Aim of the exercise
Apart from the images, every record below must be given again without alteration.

Given entries
- - - -

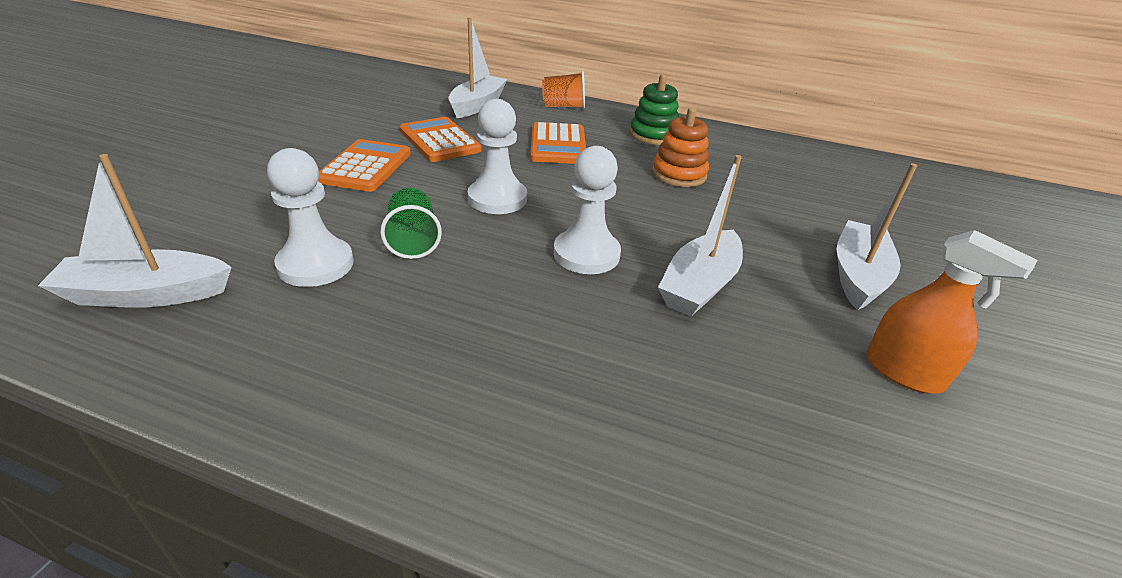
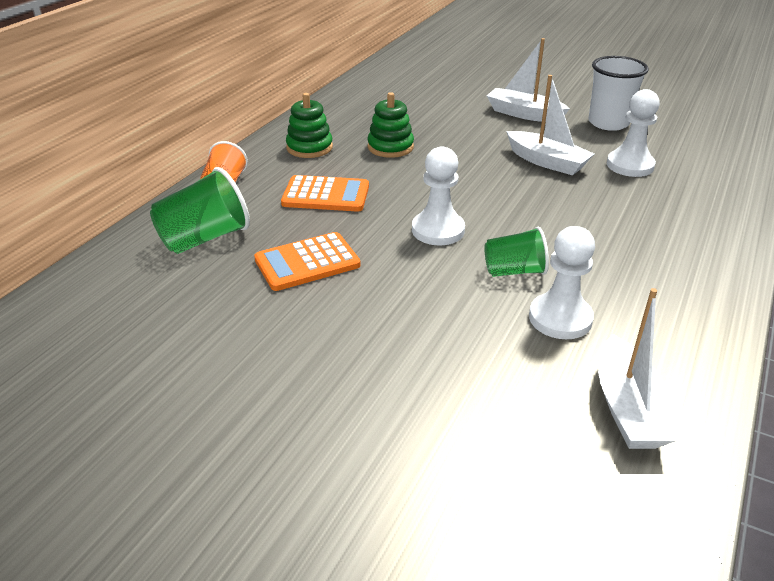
camera: 80 degrees left, 0 degrees up
orange calculator [318,139,411,192] -> none
white boat [448,17,507,118] -> green cup [150,167,250,254]
white pawn [553,146,621,274] -> white pawn moved to [607,89,660,177]
orange stacking toy [652,108,709,187] -> green stacking toy [368,92,414,158]
orange spray bottle [866,230,1037,394] -> white cup [588,56,649,131]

- - - -

Task answer
camera: 80 degrees left, 0 degrees up
orange calculator [318,139,411,192] -> none
white boat [448,17,507,118] -> green cup [150,167,250,254]
white pawn [553,146,621,274] -> white pawn moved to [607,89,660,177]
orange stacking toy [652,108,709,187] -> green stacking toy [368,92,414,158]
orange spray bottle [866,230,1037,394] -> white cup [588,56,649,131]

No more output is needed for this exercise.